**Your goal:**
Please output each line of the data exactly as it appears.

------ Extracted material ------

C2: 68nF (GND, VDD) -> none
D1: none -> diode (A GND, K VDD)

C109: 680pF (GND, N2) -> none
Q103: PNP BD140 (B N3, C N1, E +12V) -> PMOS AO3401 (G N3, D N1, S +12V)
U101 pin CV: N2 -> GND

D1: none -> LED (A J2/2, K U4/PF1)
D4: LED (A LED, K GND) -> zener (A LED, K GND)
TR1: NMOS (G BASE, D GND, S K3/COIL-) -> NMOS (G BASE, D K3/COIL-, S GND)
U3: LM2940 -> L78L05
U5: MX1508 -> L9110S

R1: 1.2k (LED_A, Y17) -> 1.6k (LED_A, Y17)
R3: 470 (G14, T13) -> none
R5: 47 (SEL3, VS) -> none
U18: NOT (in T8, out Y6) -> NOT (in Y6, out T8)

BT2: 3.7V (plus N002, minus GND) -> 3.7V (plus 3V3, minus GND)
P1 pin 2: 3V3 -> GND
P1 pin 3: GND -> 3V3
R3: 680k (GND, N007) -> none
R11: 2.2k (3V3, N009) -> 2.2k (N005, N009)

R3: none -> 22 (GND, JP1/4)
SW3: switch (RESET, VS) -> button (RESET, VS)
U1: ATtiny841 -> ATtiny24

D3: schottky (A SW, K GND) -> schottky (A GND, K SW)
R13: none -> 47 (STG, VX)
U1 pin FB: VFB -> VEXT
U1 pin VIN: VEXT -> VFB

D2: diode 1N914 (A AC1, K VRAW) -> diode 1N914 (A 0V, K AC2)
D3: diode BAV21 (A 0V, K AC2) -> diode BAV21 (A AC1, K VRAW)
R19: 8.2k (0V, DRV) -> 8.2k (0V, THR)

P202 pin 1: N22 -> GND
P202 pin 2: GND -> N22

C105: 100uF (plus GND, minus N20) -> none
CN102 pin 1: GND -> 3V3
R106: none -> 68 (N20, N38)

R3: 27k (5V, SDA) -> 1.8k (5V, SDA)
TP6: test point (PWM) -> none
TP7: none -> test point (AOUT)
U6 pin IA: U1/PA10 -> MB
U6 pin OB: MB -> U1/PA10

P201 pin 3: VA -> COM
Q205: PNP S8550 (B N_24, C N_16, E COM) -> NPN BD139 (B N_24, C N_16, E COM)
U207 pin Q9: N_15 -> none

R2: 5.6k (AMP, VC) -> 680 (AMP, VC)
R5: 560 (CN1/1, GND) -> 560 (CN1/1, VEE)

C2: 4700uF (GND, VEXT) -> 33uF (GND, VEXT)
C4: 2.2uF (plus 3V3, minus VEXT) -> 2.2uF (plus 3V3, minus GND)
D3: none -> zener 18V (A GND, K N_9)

------

**Response to this task:**
C2: 68nF (GND, VDD) -> none
D1: none -> diode (A GND, K VDD)

C109: 680pF (GND, N2) -> none
Q103: PNP BD140 (B N3, C N1, E +12V) -> PMOS AO3401 (G N3, D N1, S +12V)
U101 pin CV: N2 -> GND

D1: none -> LED (A J2/2, K U4/PF1)
D4: LED (A LED, K GND) -> zener (A LED, K GND)
TR1: NMOS (G BASE, D GND, S K3/COIL-) -> NMOS (G BASE, D K3/COIL-, S GND)
U3: LM2940 -> L78L05
U5: MX1508 -> L9110S

R1: 1.2k (LED_A, Y17) -> 1.6k (LED_A, Y17)
R3: 470 (G14, T13) -> none
R5: 47 (SEL3, VS) -> none
U18: NOT (in T8, out Y6) -> NOT (in Y6, out T8)

BT2: 3.7V (plus N002, minus GND) -> 3.7V (plus 3V3, minus GND)
P1 pin 2: 3V3 -> GND
P1 pin 3: GND -> 3V3
R3: 680k (GND, N007) -> none
R11: 2.2k (3V3, N009) -> 2.2k (N005, N009)

R3: none -> 22 (GND, JP1/4)
SW3: switch (RESET, VS) -> button (RESET, VS)
U1: ATtiny841 -> ATtiny24

D3: schottky (A SW, K GND) -> schottky (A GND, K SW)
R13: none -> 47 (STG, VX)
U1 pin FB: VFB -> VEXT
U1 pin VIN: VEXT -> VFB

D2: diode 1N914 (A AC1, K VRAW) -> diode 1N914 (A 0V, K AC2)
D3: diode BAV21 (A 0V, K AC2) -> diode BAV21 (A AC1, K VRAW)
R19: 8.2k (0V, DRV) -> 8.2k (0V, THR)

P202 pin 1: N22 -> GND
P202 pin 2: GND -> N22

C105: 100uF (plus GND, minus N20) -> none
CN102 pin 1: GND -> 3V3
R106: none -> 68 (N20, N38)

R3: 27k (5V, SDA) -> 1.8k (5V, SDA)
TP6: test point (PWM) -> none
TP7: none -> test point (AOUT)
U6 pin IA: U1/PA10 -> MB
U6 pin OB: MB -> U1/PA10

P201 pin 3: VA -> COM
Q205: PNP S8550 (B N_24, C N_16, E COM) -> NPN BD139 (B N_24, C N_16, E COM)
U207 pin Q9: N_15 -> none

R2: 5.6k (AMP, VC) -> 680 (AMP, VC)
R5: 560 (CN1/1, GND) -> 560 (CN1/1, VEE)

C2: 4700uF (GND, VEXT) -> 33uF (GND, VEXT)
C4: 2.2uF (plus 3V3, minus VEXT) -> 2.2uF (plus 3V3, minus GND)
D3: none -> zener 18V (A GND, K N_9)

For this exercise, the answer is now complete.